> _Written instruction_
Show each line from the entries below that contains the word "kern".

Stored entries:
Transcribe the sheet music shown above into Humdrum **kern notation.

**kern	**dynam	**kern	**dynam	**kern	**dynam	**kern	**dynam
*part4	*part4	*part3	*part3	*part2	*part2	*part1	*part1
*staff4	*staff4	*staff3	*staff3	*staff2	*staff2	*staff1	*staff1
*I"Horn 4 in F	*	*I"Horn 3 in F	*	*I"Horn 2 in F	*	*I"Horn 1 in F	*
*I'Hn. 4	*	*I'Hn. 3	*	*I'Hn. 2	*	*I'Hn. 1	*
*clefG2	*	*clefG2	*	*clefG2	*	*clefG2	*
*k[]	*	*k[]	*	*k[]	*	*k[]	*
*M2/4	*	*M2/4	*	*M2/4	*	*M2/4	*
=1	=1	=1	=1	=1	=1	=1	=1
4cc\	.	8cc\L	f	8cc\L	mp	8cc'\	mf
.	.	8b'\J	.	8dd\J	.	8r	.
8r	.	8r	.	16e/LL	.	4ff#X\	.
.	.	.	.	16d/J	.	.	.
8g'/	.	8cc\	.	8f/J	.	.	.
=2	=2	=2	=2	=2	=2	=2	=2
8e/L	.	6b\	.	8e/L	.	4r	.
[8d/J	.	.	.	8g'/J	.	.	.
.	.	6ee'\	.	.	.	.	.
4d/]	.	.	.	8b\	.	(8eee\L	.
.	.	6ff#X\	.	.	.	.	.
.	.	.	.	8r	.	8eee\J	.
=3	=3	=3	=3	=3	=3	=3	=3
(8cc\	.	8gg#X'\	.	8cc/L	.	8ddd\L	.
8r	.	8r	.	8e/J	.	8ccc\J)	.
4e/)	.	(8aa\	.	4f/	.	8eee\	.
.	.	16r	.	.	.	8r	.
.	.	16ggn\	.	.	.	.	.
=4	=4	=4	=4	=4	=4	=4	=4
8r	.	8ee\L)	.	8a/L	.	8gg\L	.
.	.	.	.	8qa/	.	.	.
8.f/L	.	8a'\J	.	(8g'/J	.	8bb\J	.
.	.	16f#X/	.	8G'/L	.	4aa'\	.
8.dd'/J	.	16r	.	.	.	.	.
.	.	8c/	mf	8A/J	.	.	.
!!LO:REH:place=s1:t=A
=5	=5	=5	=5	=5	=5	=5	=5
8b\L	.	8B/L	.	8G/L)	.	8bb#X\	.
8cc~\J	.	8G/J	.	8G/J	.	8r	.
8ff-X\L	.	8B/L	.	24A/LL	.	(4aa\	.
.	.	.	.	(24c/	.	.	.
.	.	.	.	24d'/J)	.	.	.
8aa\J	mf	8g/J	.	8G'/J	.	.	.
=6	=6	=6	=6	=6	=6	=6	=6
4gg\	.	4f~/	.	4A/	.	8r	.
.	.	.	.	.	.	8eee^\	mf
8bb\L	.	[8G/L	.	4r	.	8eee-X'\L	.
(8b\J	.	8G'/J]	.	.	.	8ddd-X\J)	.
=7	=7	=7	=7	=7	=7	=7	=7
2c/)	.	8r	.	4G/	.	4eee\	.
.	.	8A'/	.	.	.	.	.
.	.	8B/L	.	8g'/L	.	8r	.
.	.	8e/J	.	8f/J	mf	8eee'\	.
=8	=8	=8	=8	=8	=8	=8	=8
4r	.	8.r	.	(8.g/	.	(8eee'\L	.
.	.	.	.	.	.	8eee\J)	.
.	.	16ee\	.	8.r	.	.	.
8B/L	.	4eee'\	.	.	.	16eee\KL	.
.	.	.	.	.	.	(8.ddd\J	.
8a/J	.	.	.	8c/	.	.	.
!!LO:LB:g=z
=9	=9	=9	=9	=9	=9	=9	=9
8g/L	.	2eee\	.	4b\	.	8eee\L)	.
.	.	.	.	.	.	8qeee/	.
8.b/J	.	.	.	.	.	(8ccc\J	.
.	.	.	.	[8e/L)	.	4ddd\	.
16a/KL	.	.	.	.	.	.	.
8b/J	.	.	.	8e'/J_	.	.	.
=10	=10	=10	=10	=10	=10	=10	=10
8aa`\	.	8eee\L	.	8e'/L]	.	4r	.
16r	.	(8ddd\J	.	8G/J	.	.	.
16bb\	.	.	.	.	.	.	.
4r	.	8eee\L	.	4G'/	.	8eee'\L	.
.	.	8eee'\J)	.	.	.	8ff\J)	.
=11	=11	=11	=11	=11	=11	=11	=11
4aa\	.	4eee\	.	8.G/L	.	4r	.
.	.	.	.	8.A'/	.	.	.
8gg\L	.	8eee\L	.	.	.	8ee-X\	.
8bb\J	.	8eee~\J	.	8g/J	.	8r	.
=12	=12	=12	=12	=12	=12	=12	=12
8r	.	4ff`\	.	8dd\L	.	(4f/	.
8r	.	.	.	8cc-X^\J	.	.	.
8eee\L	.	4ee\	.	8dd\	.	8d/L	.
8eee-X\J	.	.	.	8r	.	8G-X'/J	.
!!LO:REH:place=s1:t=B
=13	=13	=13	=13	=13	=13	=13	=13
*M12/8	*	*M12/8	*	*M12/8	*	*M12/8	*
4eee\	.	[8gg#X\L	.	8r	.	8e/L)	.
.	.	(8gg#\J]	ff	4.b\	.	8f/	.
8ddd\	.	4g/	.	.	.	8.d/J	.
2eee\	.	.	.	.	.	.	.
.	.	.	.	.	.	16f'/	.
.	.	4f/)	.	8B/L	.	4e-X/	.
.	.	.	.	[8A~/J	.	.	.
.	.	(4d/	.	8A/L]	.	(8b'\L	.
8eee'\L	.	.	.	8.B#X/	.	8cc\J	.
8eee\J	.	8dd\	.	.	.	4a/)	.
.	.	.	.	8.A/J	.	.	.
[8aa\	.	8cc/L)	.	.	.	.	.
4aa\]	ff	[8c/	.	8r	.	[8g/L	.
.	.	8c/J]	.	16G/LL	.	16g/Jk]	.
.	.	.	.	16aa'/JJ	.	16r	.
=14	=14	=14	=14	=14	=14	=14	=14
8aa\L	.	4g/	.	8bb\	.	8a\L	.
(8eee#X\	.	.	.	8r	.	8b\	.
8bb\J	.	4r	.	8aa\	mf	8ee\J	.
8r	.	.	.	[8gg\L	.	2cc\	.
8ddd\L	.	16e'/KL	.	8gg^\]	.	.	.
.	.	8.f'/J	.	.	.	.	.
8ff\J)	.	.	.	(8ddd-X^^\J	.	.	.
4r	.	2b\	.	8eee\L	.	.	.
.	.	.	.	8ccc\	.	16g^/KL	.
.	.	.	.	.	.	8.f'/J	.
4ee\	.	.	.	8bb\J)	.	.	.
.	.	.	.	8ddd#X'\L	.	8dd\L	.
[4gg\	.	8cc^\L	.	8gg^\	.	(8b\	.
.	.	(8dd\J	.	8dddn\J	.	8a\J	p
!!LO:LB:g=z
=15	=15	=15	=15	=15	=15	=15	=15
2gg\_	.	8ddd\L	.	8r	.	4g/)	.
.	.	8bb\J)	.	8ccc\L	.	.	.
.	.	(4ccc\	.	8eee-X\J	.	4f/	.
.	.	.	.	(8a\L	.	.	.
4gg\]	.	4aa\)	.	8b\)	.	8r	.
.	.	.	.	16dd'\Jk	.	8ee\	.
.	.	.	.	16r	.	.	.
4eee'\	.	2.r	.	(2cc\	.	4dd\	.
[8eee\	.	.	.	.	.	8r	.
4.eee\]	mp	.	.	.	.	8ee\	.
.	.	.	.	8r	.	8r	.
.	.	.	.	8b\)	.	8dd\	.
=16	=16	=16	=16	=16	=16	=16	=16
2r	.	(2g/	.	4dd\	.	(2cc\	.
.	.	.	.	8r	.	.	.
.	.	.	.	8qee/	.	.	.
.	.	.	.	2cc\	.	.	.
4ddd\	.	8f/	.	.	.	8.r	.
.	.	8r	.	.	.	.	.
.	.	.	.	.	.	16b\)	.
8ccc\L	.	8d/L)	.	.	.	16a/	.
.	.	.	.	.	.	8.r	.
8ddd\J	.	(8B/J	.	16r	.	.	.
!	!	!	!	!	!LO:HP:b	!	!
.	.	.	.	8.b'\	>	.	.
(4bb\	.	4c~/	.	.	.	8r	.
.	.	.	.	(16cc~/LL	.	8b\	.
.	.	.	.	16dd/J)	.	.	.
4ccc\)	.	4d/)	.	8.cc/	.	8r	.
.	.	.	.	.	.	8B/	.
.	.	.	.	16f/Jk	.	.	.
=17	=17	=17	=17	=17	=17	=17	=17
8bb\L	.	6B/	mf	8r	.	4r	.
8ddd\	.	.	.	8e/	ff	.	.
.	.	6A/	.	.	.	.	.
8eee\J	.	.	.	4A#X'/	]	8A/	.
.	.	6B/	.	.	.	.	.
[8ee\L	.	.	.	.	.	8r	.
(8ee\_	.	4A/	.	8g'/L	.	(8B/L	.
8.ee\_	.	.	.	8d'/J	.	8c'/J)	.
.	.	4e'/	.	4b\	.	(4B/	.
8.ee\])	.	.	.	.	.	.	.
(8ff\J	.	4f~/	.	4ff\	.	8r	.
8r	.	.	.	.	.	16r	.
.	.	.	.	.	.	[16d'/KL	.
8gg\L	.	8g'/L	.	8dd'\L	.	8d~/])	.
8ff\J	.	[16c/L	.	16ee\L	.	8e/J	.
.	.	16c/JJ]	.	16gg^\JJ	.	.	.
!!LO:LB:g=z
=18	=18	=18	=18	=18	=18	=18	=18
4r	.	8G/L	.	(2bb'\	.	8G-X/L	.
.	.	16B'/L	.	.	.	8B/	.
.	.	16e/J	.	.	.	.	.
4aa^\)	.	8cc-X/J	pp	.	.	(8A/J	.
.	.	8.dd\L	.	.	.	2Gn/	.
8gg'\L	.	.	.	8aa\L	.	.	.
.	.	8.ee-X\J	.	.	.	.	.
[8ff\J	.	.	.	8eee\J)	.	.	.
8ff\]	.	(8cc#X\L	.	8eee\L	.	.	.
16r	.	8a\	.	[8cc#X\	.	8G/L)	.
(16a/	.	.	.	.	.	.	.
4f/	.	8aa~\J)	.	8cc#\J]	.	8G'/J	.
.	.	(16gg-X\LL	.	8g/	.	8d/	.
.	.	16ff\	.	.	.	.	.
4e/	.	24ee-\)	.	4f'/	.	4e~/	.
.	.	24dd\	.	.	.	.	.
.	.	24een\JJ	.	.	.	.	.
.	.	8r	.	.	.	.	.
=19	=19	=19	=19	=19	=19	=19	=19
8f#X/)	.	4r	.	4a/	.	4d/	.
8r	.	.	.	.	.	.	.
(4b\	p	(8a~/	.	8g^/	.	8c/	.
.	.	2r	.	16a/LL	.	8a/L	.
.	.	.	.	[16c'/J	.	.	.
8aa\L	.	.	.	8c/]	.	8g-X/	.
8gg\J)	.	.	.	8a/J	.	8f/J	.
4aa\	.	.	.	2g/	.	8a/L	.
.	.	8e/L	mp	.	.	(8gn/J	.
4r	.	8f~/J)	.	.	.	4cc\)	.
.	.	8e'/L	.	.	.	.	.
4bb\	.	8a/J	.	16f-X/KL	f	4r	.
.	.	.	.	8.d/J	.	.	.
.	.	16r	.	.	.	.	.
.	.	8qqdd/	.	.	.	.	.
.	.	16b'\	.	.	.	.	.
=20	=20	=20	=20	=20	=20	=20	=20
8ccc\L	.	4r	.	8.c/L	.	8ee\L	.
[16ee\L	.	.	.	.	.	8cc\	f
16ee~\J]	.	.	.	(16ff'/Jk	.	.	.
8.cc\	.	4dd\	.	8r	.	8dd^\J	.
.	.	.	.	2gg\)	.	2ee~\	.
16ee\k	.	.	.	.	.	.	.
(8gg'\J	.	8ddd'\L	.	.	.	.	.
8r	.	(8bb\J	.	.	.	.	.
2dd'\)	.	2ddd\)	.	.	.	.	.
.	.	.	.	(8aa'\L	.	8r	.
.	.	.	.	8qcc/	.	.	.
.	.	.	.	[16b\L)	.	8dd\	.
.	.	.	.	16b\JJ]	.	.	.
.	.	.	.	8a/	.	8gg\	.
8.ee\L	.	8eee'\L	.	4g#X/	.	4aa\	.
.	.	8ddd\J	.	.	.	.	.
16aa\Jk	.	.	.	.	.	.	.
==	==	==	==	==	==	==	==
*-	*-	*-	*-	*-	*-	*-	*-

> _Answer below_
Transcribe the sheet music shown above into Humdrum **kern notation.
**kern	**dynam	**kern	**dynam	**kern	**dynam	**kern	**dynam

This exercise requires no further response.